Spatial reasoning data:
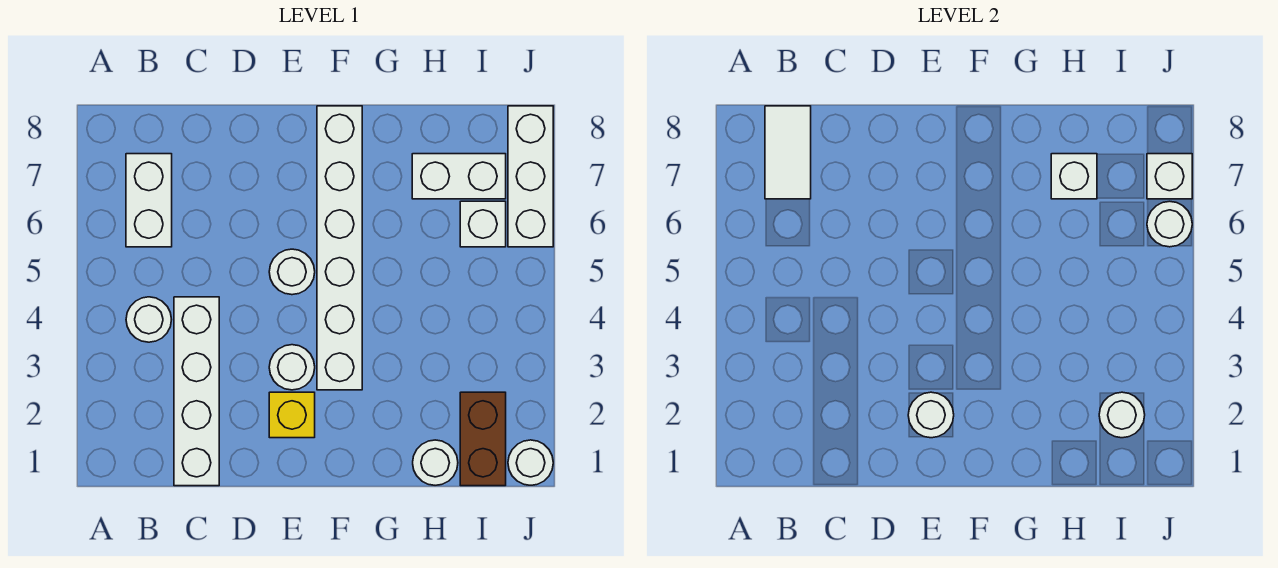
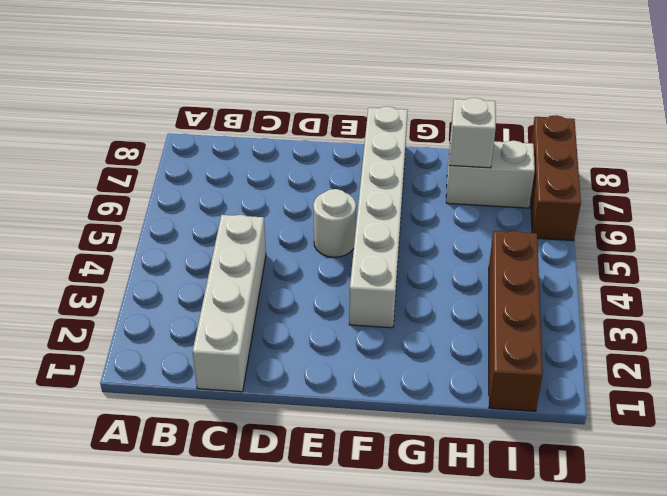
brown brick I1:I4 level 1 -> brown brick I1:I2 level 1
brown brick J6:J8 level 1 -> white brick J6:J8 level 1
none -> white round brick B4 level 1
none -> white brick B6:B7 level 1
none -> yellow brick E2 level 1

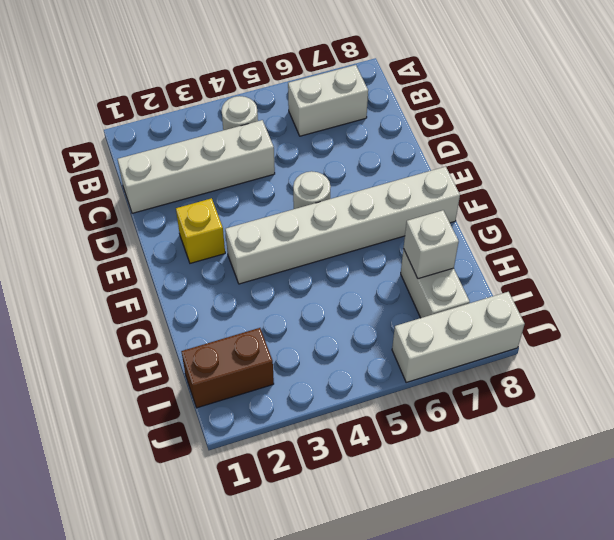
none -> white round brick E3 level 1
none -> white round brick H1 level 1
none -> white brick I6 level 1

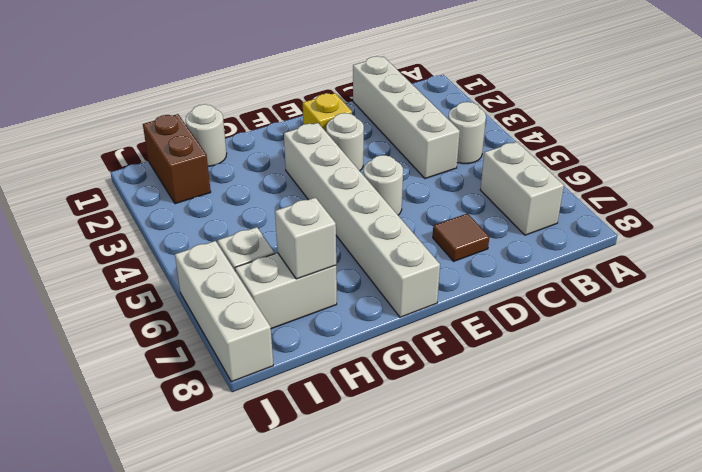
brown tile D7 level 1 -> none
none -> white round brick J1 level 1
none -> white tile B7:B8 level 2
none -> white round brick E2 level 2

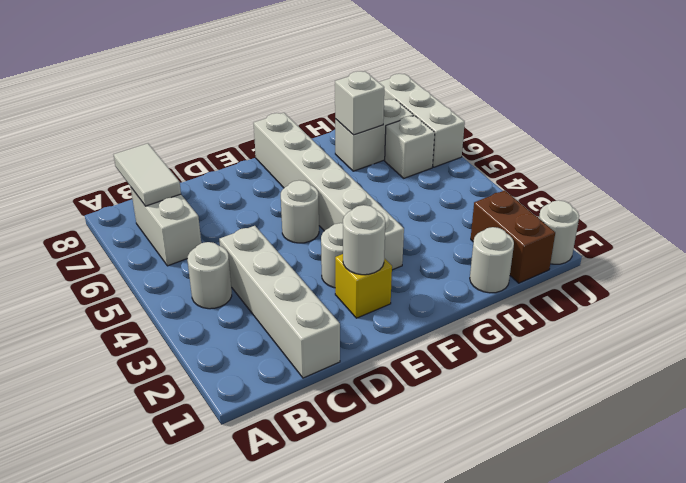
none -> white round brick I2 level 2
none -> white round brick J6 level 2
none -> white brick J7 level 2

### EXERCISE
Each line from the one that contains "none -> white round brick E3 level 1" through the end of the records should be restated exactly; include both end lines and leave any pictures out.

### SOLUTION FOR THIS TASK
none -> white round brick E3 level 1
none -> white round brick H1 level 1
none -> white brick I6 level 1

brown tile D7 level 1 -> none
none -> white round brick J1 level 1
none -> white tile B7:B8 level 2
none -> white round brick E2 level 2

none -> white round brick I2 level 2
none -> white round brick J6 level 2
none -> white brick J7 level 2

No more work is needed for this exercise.